EXERCISE INSTRUCTIONS:
Without the pictures, output the records below word for word.

THE INPUT:

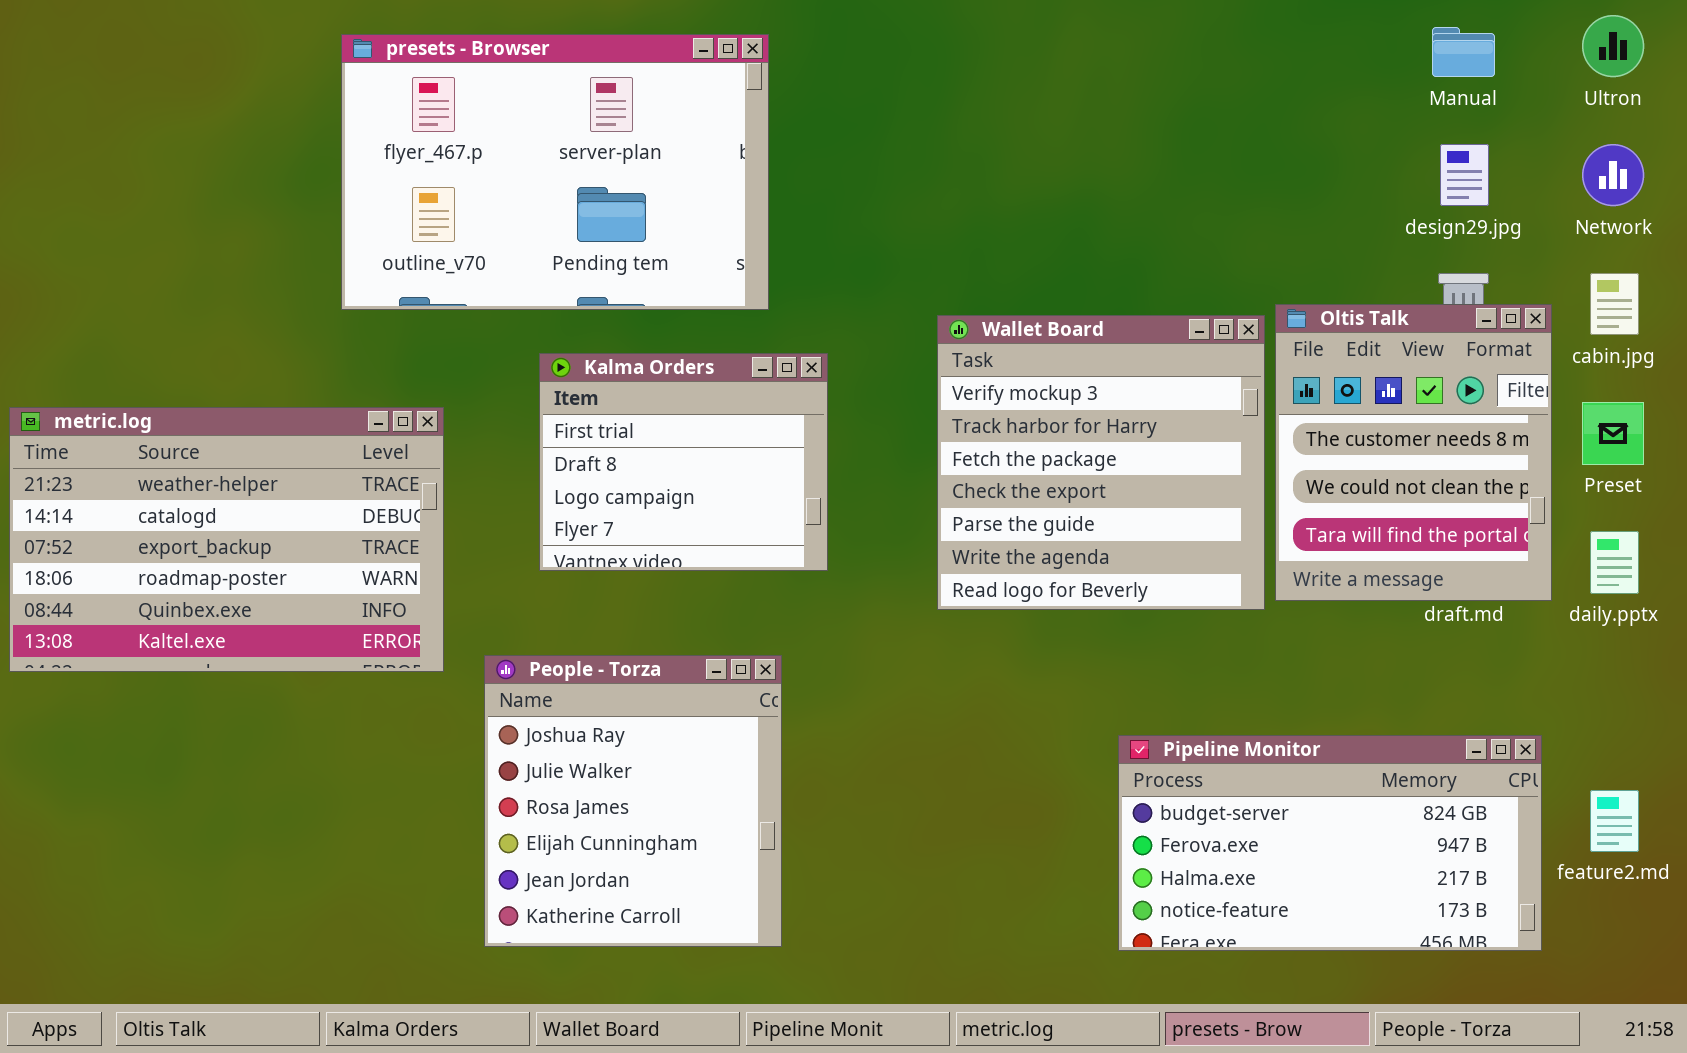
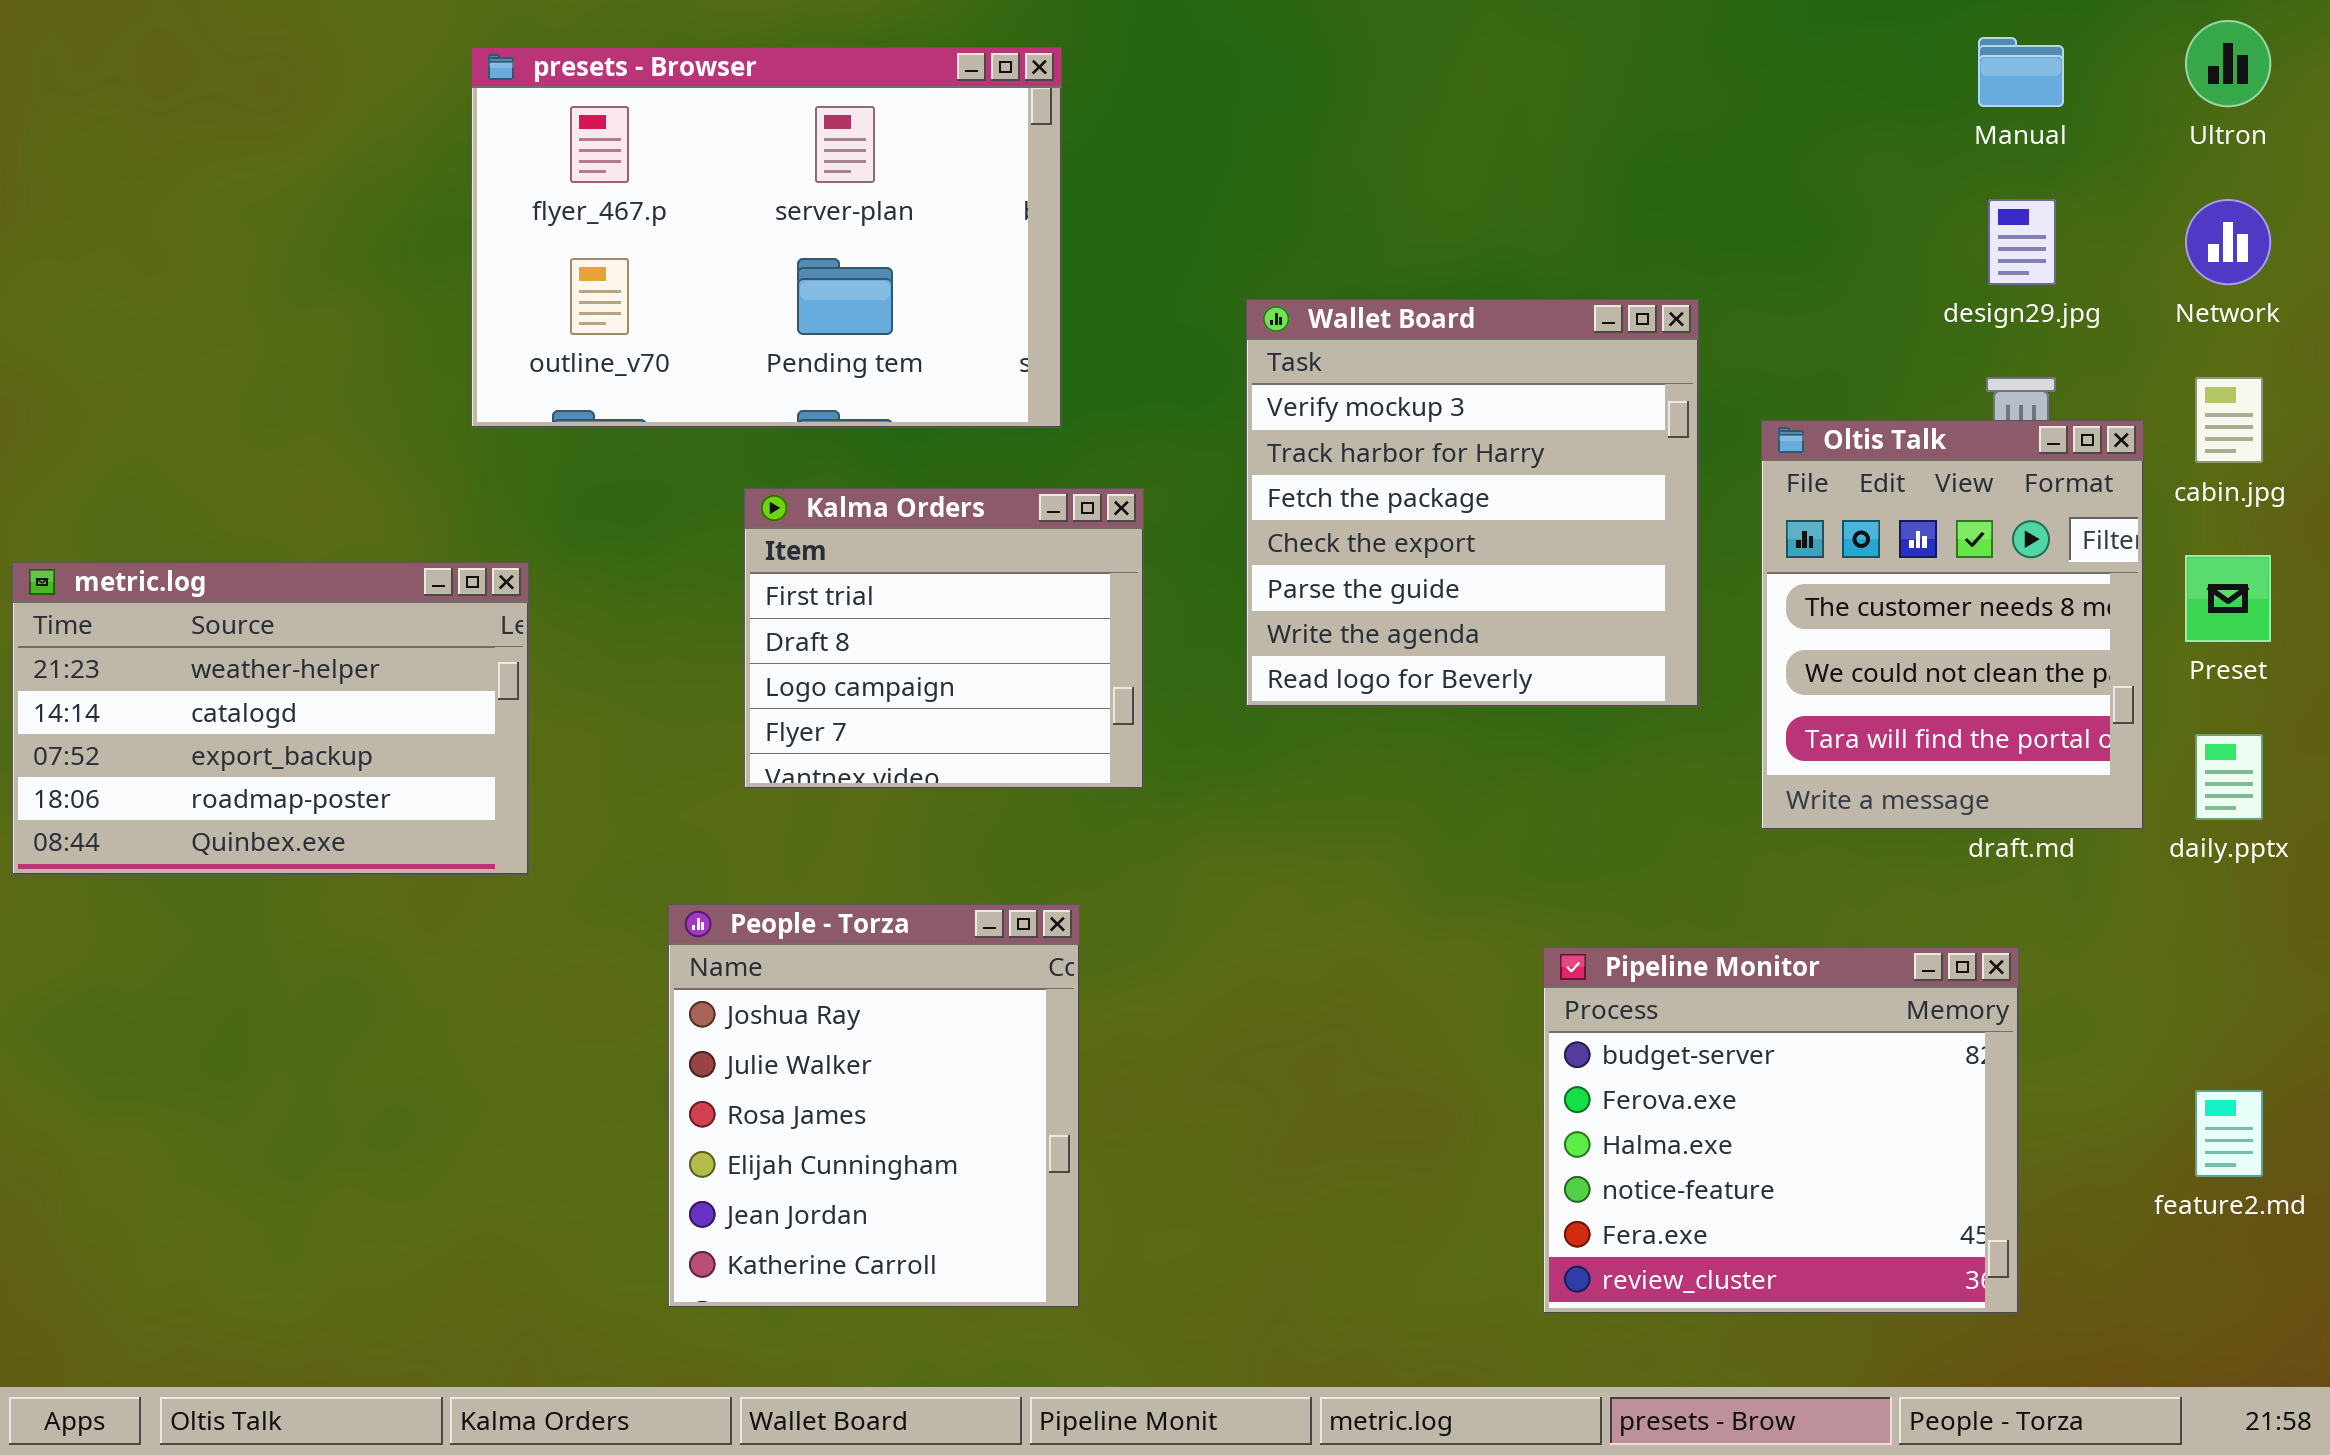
Wallet Board: [937,315,1265,610] -> [1246,299,1699,707], moved
metric.log: [9,407,444,672] -> [12,562,529,875], resized
Pipeline Monitor: [1118,735,1542,951] -> [1543,947,2019,1314], resized

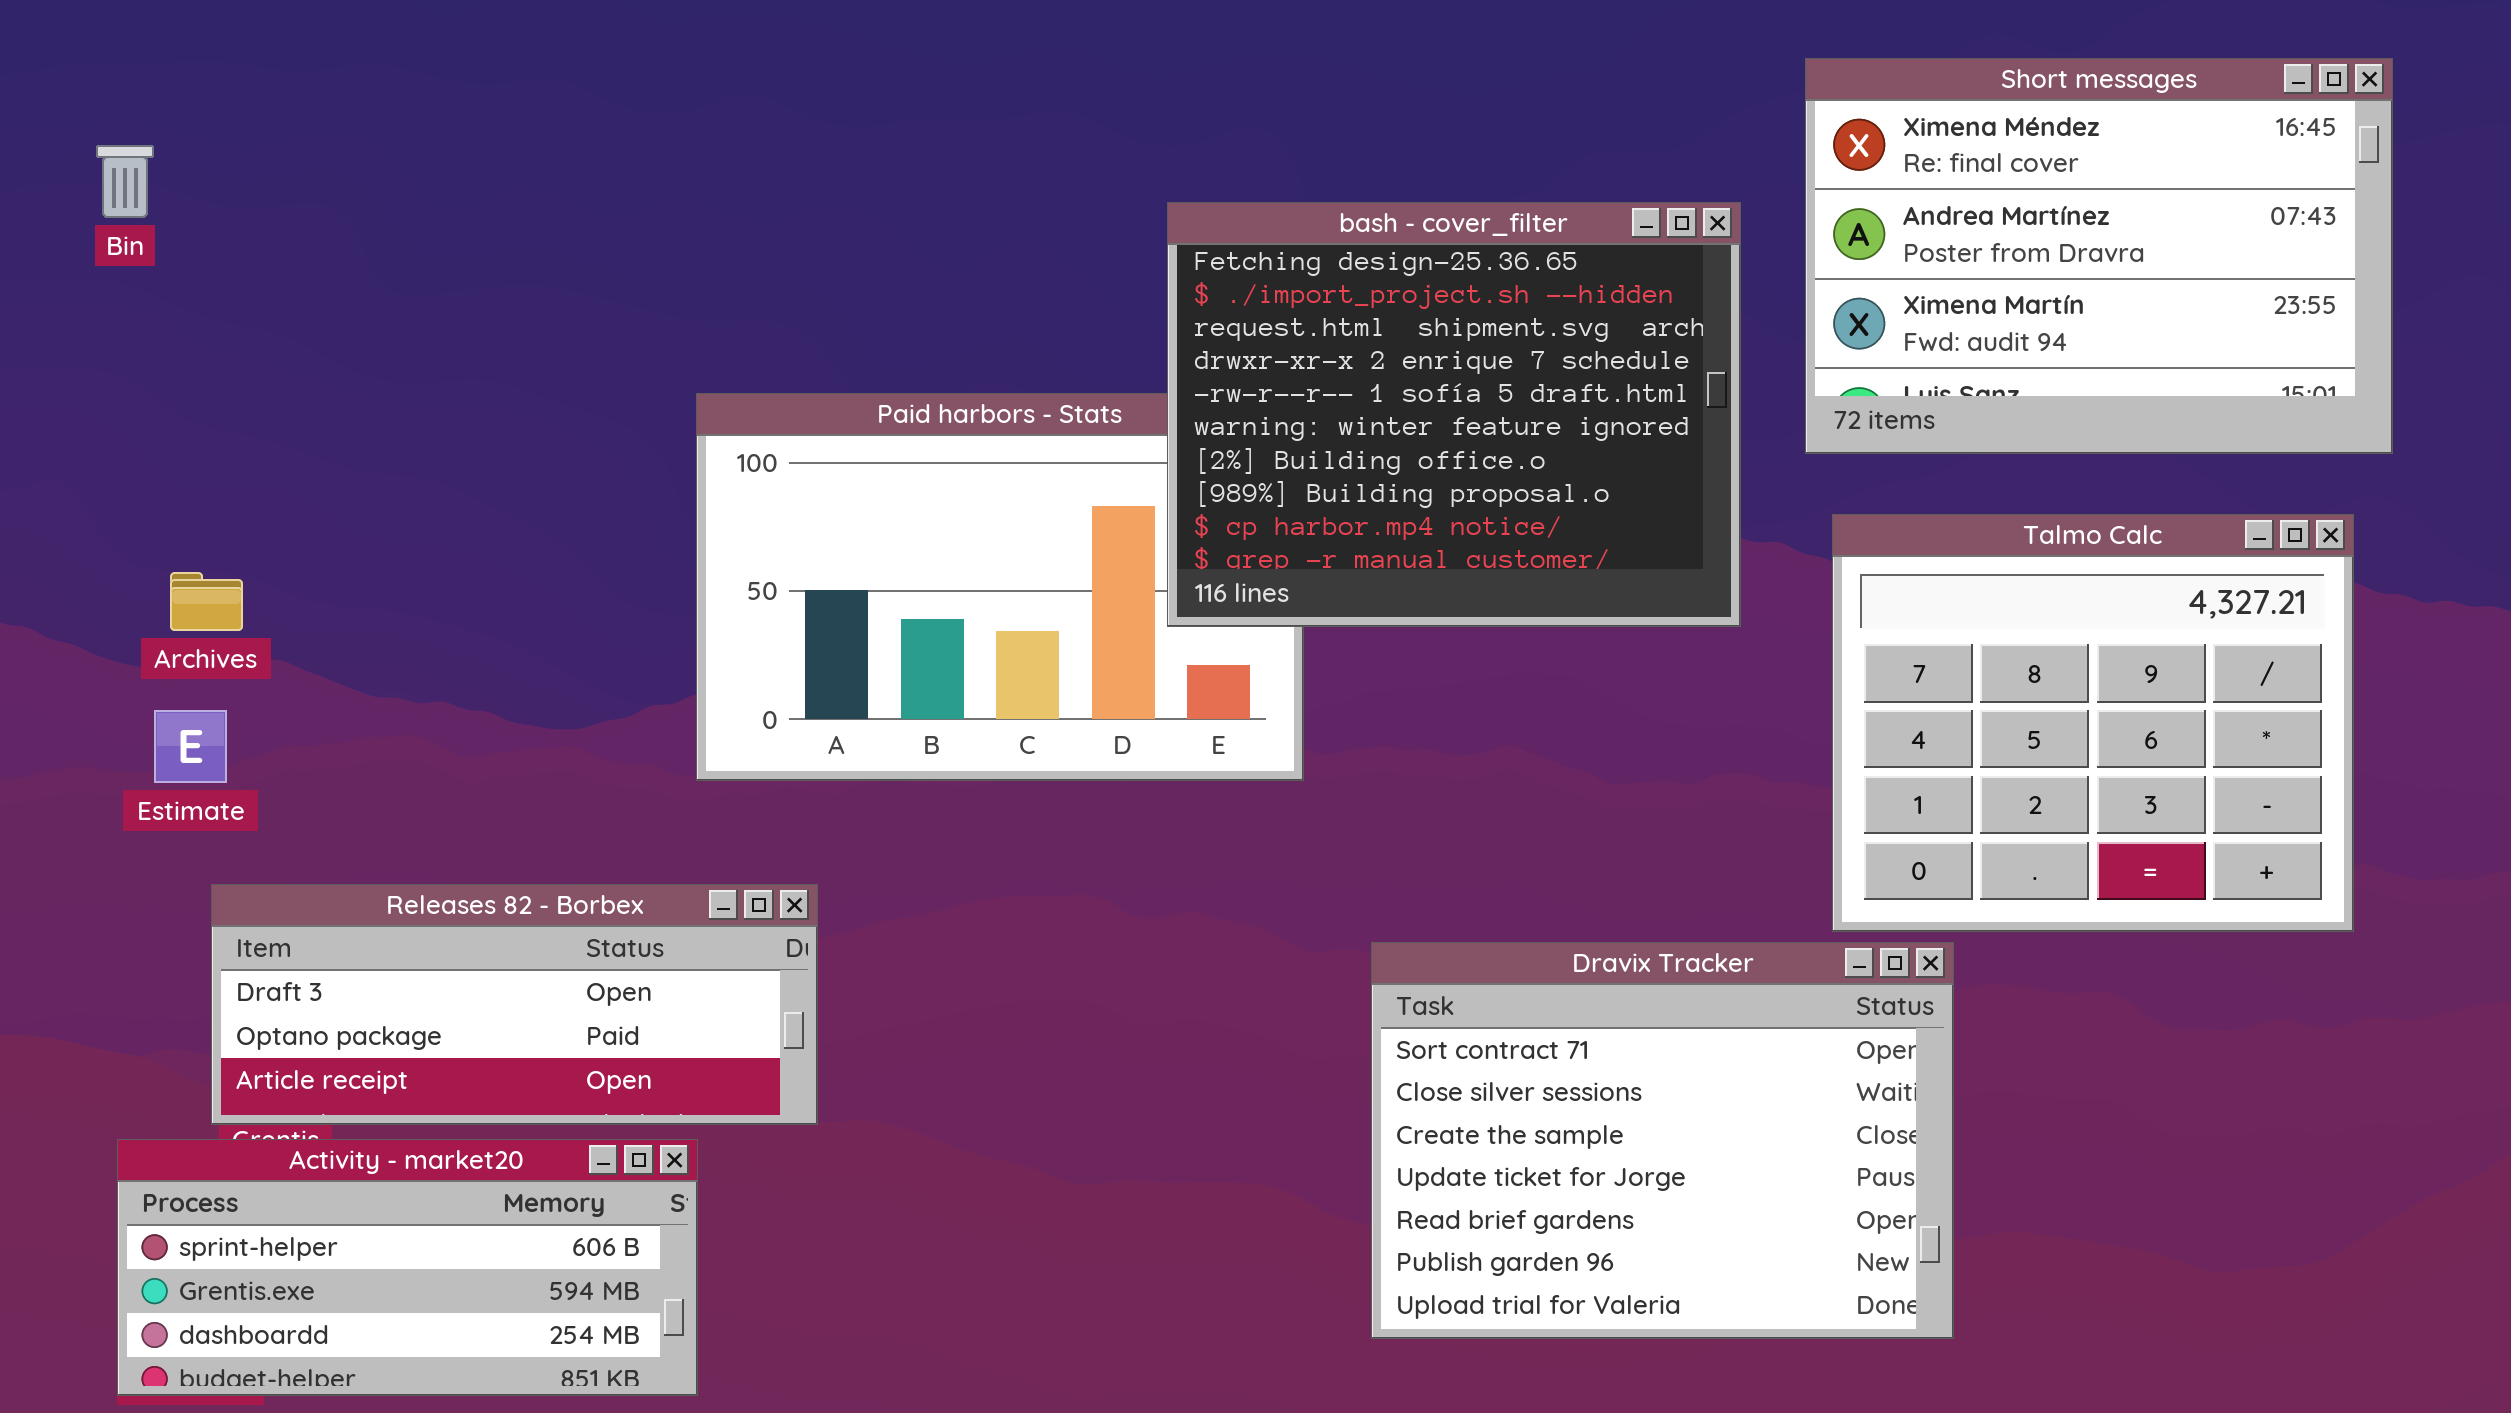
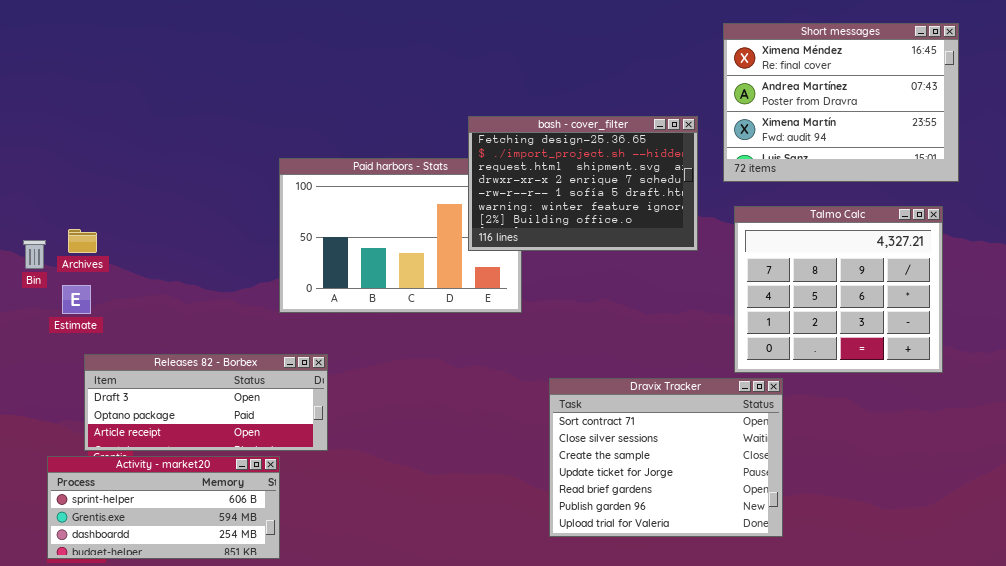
Bin: [96,145,154,218] -> [23,240,46,269], moved
bash - cover_filter: [1167,202,1741,627] -> [468,116,698,251], resized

SOLUTION FOR THIS PROBLEM:
Wallet Board: [937,315,1265,610] -> [1246,299,1699,707], moved
metric.log: [9,407,444,672] -> [12,562,529,875], resized
Pipeline Monitor: [1118,735,1542,951] -> [1543,947,2019,1314], resized

Bin: [96,145,154,218] -> [23,240,46,269], moved
bash - cover_filter: [1167,202,1741,627] -> [468,116,698,251], resized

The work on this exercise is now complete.